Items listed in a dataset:

──────────

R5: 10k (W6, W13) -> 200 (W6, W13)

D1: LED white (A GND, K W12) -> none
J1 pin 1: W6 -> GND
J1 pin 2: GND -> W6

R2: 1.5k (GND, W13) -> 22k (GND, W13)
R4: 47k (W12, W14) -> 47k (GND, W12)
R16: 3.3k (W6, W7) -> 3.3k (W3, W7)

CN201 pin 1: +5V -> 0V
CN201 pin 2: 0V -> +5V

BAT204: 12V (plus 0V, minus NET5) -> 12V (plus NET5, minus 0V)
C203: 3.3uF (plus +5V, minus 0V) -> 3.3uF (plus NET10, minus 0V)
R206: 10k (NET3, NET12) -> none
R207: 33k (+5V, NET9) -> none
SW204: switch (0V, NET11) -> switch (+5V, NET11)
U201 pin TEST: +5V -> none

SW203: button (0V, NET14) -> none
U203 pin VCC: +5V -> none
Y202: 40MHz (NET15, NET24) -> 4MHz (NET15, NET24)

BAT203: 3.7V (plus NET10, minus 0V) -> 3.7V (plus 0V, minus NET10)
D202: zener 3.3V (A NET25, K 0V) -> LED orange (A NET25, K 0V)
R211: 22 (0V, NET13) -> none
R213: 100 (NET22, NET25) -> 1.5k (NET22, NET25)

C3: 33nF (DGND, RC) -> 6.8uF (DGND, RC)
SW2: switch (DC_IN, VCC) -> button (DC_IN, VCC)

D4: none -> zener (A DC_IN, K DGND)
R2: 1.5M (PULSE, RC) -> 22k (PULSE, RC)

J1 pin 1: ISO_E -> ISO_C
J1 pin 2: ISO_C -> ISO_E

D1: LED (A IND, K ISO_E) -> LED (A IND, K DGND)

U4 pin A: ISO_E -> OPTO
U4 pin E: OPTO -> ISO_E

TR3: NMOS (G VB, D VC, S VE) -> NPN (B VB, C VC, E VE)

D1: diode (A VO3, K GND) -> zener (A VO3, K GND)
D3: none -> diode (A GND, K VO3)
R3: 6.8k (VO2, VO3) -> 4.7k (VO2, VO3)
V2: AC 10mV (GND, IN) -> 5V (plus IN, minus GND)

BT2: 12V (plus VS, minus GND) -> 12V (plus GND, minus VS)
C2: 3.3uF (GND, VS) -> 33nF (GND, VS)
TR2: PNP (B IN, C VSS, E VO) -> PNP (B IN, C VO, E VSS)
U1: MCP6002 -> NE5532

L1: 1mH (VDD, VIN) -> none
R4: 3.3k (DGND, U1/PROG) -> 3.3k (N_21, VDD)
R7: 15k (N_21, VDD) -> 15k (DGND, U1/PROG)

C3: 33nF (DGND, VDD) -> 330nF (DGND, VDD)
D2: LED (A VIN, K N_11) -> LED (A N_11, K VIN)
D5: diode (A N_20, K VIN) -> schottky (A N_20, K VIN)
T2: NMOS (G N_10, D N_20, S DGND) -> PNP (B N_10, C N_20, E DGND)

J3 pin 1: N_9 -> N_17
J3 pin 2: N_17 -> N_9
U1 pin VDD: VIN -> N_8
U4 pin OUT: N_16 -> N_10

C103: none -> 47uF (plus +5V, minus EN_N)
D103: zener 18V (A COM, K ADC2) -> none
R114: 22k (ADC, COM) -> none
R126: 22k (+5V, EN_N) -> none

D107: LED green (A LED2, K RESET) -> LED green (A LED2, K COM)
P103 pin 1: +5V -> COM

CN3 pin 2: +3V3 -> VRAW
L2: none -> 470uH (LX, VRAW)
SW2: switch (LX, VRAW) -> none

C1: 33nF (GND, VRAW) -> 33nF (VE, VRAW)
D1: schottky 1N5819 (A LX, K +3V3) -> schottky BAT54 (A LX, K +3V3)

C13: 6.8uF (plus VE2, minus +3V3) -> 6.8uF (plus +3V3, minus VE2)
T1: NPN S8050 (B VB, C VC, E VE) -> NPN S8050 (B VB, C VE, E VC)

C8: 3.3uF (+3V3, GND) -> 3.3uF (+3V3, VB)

──────────

» EXERCISE
Your task is to restate, word for word, only those lines above that fall between the line holding "D3: none -> diode (A GND, K VO3)" and the line holding "C2: 3.3uF (GND, VS) -> 33nF (GND, VS)", inclusive.

» ANSWER SECTION
D3: none -> diode (A GND, K VO3)
R3: 6.8k (VO2, VO3) -> 4.7k (VO2, VO3)
V2: AC 10mV (GND, IN) -> 5V (plus IN, minus GND)

BT2: 12V (plus VS, minus GND) -> 12V (plus GND, minus VS)
C2: 3.3uF (GND, VS) -> 33nF (GND, VS)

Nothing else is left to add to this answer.